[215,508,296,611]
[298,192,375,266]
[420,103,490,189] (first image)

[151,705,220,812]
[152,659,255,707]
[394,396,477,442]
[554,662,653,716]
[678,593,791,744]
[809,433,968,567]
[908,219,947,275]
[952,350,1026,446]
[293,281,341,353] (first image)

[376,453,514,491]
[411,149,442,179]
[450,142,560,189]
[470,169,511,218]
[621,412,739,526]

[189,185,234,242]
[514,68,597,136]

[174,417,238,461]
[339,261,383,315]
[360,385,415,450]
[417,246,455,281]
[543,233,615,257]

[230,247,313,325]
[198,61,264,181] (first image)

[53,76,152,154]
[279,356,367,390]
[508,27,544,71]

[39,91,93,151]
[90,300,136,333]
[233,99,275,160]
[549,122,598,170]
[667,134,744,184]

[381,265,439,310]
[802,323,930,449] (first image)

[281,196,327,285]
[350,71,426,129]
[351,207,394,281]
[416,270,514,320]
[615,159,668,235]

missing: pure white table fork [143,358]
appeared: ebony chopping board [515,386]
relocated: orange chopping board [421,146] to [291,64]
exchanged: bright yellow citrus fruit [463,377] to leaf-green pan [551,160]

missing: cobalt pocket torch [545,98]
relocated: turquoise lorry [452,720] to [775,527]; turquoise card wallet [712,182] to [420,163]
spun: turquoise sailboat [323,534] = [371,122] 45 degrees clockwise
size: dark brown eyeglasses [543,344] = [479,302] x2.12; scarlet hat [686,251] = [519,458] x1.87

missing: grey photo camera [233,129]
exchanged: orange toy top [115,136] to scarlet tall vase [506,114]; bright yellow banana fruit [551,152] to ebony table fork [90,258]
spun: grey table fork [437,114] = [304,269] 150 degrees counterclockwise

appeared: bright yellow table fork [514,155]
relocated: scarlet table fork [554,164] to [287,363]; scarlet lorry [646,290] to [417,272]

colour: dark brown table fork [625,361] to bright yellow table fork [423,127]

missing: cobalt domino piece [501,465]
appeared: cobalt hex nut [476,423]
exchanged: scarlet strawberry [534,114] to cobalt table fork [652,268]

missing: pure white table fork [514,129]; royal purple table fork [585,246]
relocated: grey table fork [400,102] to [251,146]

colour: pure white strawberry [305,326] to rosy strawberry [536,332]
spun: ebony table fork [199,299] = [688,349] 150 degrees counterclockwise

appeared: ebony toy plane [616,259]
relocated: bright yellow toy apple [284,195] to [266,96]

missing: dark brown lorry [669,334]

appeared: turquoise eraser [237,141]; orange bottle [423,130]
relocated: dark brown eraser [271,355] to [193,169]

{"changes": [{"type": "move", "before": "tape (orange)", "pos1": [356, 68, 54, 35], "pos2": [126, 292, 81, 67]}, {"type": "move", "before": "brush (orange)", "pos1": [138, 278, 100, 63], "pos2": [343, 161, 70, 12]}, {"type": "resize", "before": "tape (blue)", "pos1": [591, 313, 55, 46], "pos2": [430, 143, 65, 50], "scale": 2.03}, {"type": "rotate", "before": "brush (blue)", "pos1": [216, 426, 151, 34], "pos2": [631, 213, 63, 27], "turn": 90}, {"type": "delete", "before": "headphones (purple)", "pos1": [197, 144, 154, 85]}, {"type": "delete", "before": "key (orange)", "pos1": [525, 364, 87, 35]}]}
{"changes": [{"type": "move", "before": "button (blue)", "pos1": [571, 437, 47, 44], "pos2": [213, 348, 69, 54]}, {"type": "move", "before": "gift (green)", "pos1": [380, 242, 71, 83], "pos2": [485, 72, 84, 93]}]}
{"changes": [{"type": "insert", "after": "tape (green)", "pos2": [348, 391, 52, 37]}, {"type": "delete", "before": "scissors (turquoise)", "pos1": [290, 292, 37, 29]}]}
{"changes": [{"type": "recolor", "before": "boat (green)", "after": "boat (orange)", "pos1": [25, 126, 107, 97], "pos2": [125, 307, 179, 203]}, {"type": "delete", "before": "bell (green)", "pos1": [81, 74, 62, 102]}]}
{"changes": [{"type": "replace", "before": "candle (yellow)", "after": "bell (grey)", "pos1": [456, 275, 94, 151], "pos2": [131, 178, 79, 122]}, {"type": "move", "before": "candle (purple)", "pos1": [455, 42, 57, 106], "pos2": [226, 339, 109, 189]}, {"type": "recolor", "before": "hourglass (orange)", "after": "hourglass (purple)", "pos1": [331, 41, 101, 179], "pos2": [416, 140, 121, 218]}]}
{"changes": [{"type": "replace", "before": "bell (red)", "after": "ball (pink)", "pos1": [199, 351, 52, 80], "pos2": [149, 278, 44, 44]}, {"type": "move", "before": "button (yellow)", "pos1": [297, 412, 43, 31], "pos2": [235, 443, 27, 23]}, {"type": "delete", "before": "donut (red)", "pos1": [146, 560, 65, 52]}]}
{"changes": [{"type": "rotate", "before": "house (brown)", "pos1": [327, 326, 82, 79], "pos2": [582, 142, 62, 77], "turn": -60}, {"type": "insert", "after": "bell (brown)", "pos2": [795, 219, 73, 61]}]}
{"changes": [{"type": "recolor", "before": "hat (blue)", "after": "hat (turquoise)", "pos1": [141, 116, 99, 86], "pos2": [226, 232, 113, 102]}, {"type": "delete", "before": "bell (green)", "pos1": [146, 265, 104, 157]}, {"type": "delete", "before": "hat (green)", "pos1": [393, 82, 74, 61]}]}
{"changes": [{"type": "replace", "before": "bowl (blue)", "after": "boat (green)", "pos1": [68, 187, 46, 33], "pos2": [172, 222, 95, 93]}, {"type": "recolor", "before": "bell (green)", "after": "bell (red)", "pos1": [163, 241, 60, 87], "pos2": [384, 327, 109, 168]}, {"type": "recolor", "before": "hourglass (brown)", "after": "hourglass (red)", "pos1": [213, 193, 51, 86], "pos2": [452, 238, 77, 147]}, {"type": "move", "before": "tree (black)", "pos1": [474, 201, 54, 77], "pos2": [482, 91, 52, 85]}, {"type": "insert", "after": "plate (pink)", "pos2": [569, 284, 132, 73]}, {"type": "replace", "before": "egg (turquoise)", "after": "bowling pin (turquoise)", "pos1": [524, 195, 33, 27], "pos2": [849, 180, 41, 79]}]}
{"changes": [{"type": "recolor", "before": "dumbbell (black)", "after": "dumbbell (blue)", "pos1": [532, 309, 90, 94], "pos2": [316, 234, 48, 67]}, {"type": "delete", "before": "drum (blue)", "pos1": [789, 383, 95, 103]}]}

--*--

Task objective - Repeat the entries above verbatim, but only from the line that has "[420,103,490,189] (first image)" down to the line that has "relocated: orange chopping", inclusive.

Your response -
[420,103,490,189] (first image)

[151,705,220,812]
[152,659,255,707]
[394,396,477,442]
[554,662,653,716]
[678,593,791,744]
[809,433,968,567]
[908,219,947,275]
[952,350,1026,446]
[293,281,341,353] (first image)

[376,453,514,491]
[411,149,442,179]
[450,142,560,189]
[470,169,511,218]
[621,412,739,526]

[189,185,234,242]
[514,68,597,136]

[174,417,238,461]
[339,261,383,315]
[360,385,415,450]
[417,246,455,281]
[543,233,615,257]

[230,247,313,325]
[198,61,264,181] (first image)

[53,76,152,154]
[279,356,367,390]
[508,27,544,71]

[39,91,93,151]
[90,300,136,333]
[233,99,275,160]
[549,122,598,170]
[667,134,744,184]

[381,265,439,310]
[802,323,930,449] (first image)

[281,196,327,285]
[350,71,426,129]
[351,207,394,281]
[416,270,514,320]
[615,159,668,235]

missing: pure white table fork [143,358]
appeared: ebony chopping board [515,386]
relocated: orange chopping board [421,146] to [291,64]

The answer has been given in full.